▸ Exercise goal: Set down each line of the data below exactly as it stands, dropping the pictures.

(Source data)
==*==

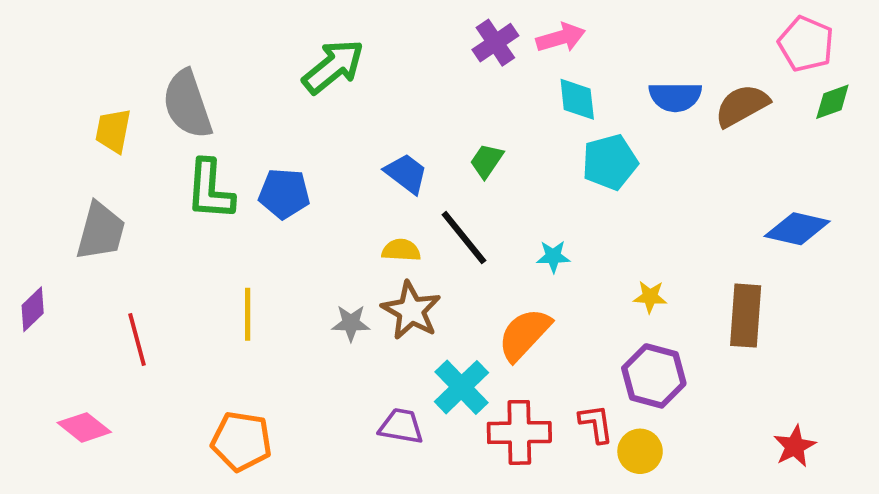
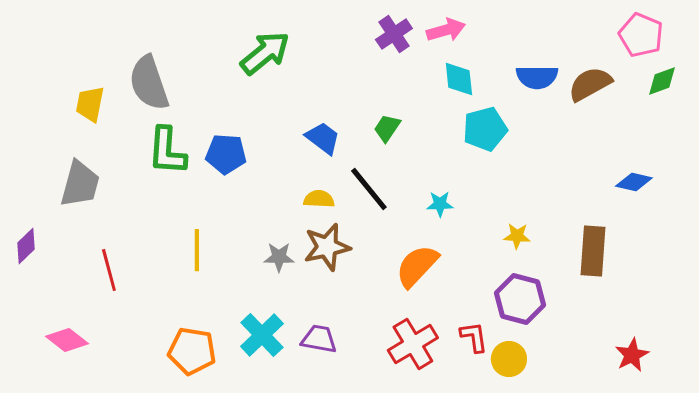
blue diamond: (797, 229) -> (634, 182), size x0.7
brown star: (411, 310) -> (327, 247), turned 30
cyan cross: (461, 387) -> (262, 335), moved
red cross: (519, 432) -> (413, 344), turned -30

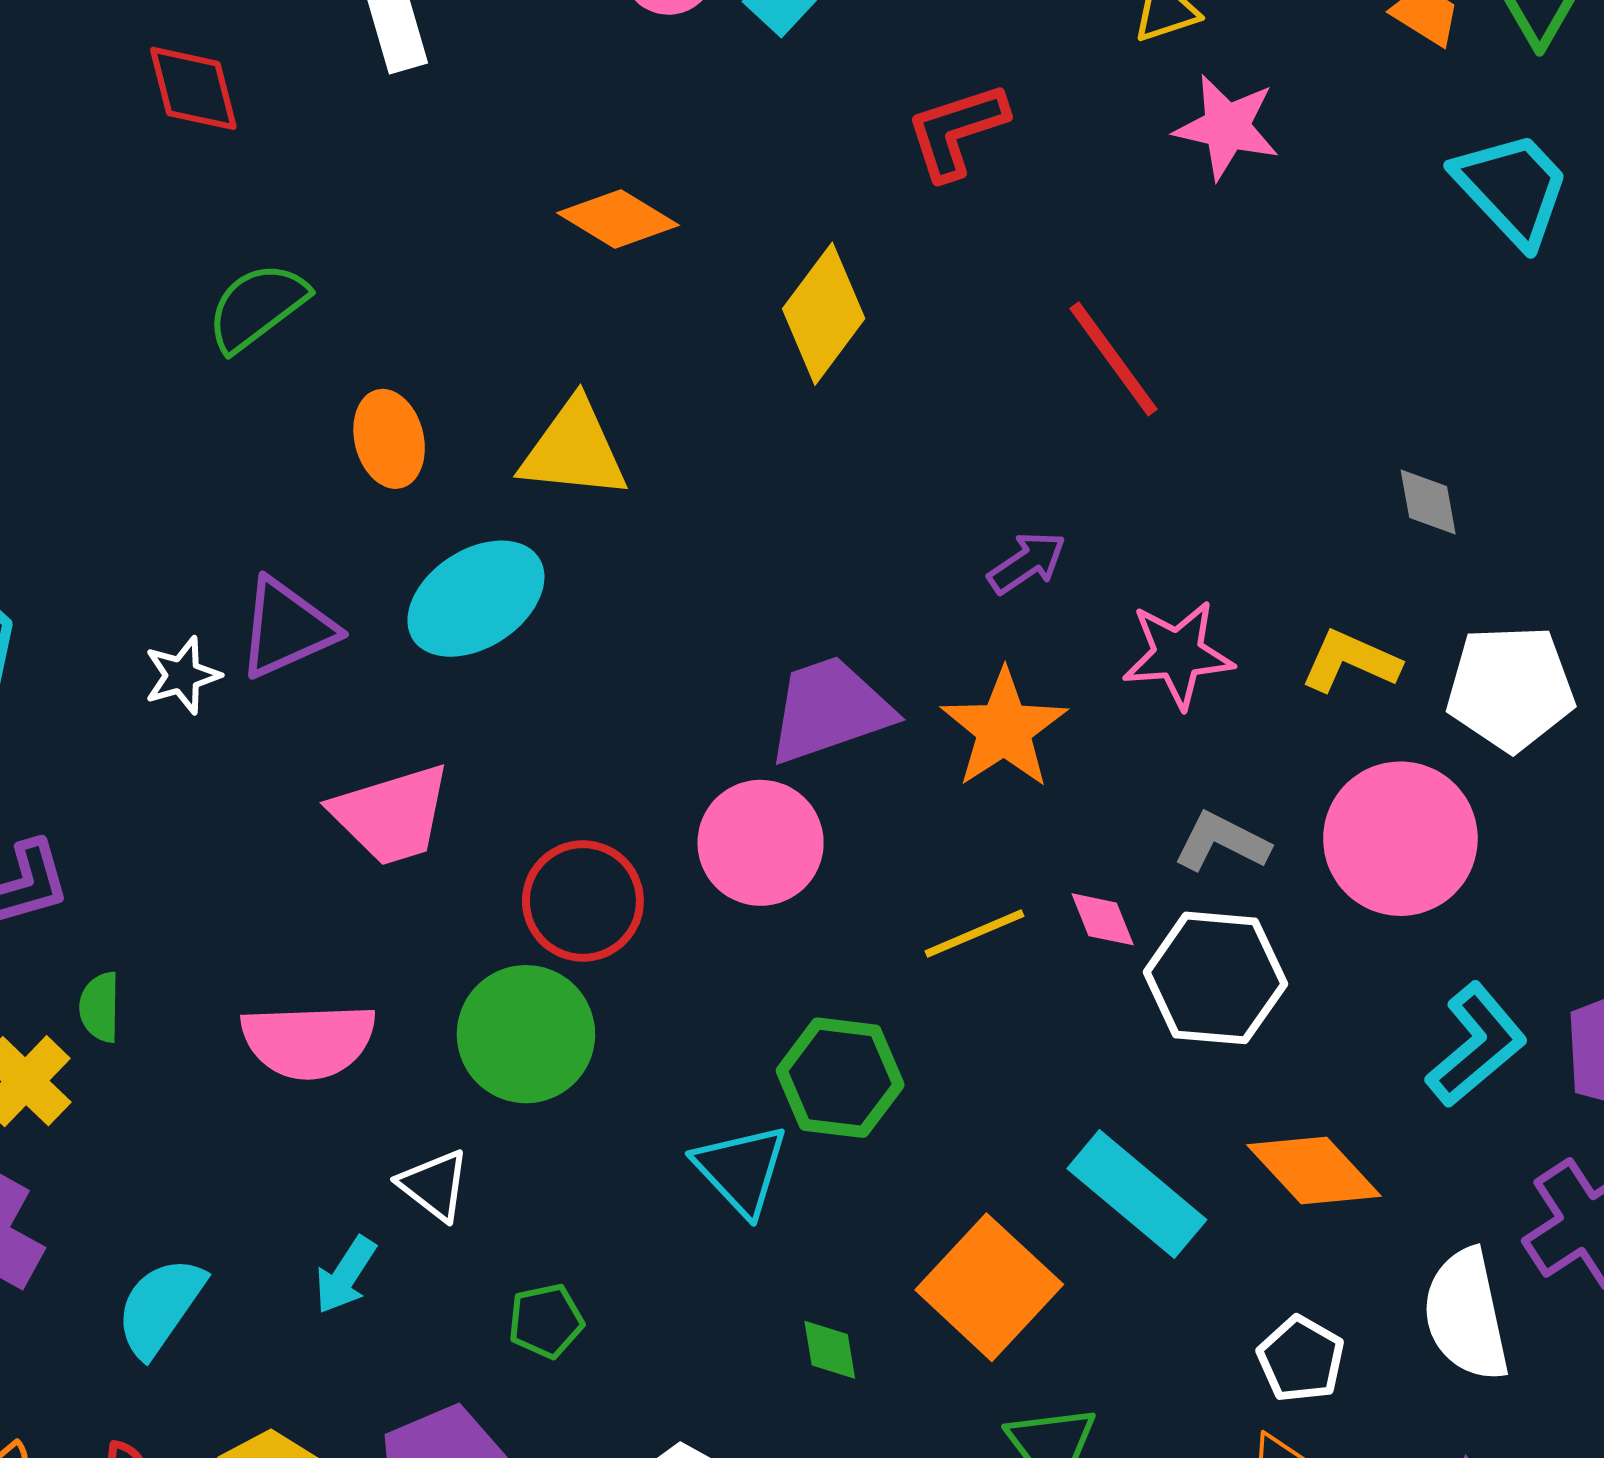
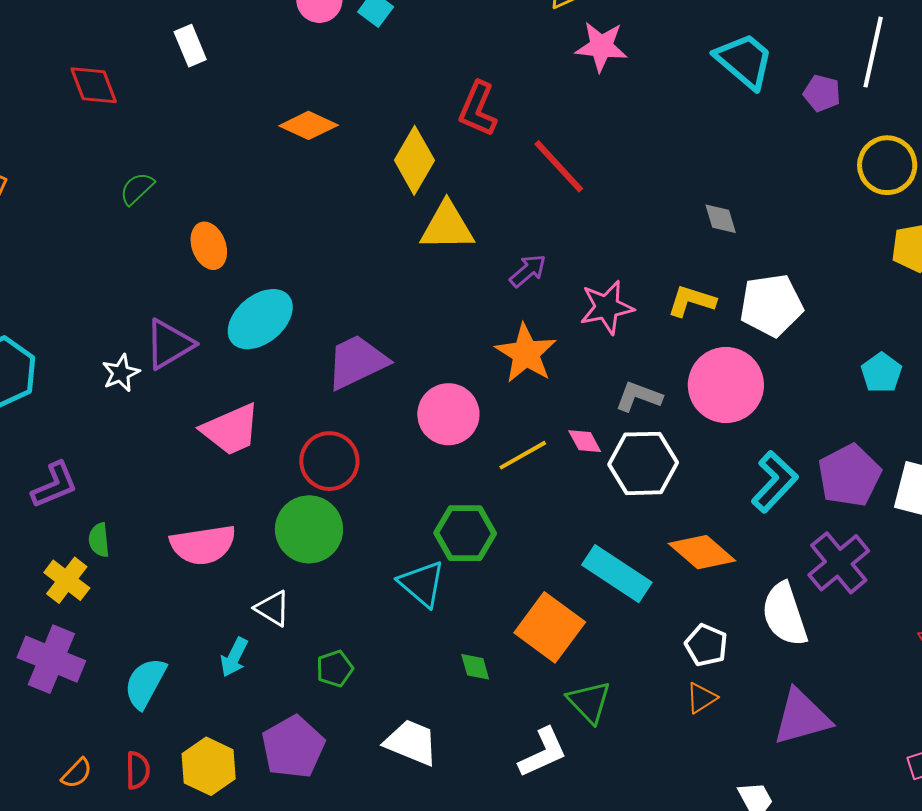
red L-shape: (957, 131) -> (478, 109), moved, turned -42
green semicircle: (257, 307) -> (137, 189), size x0.7
yellow triangle: (574, 450) -> (447, 226), moved
purple trapezoid: (830, 710) -> (357, 362), moved
pink circle: (761, 843) -> (448, 414), moved

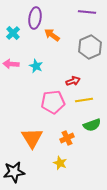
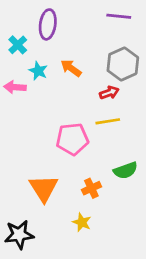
orange arrow: (52, 35) -> (71, 68), moved
cyan star: (36, 66) -> (38, 71), moved
red arrow: (73, 81) -> (109, 93), moved
yellow line: (84, 100) -> (108, 121), moved

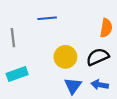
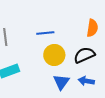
blue line: (47, 18) -> (45, 33), moved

==*==

▸ Written solution:
blue diamond: (797, 229) -> (634, 182), size x0.7
brown star: (411, 310) -> (327, 247), turned 30
cyan cross: (461, 387) -> (262, 335), moved
red cross: (519, 432) -> (413, 344), turned -30

red L-shape: (957, 131) -> (478, 109), moved, turned -42
green semicircle: (257, 307) -> (137, 189), size x0.7
yellow triangle: (574, 450) -> (447, 226), moved
purple trapezoid: (830, 710) -> (357, 362), moved
pink circle: (761, 843) -> (448, 414), moved

orange arrow: (52, 35) -> (71, 68), moved
cyan star: (36, 66) -> (38, 71), moved
red arrow: (73, 81) -> (109, 93), moved
yellow line: (84, 100) -> (108, 121), moved

blue line: (47, 18) -> (45, 33), moved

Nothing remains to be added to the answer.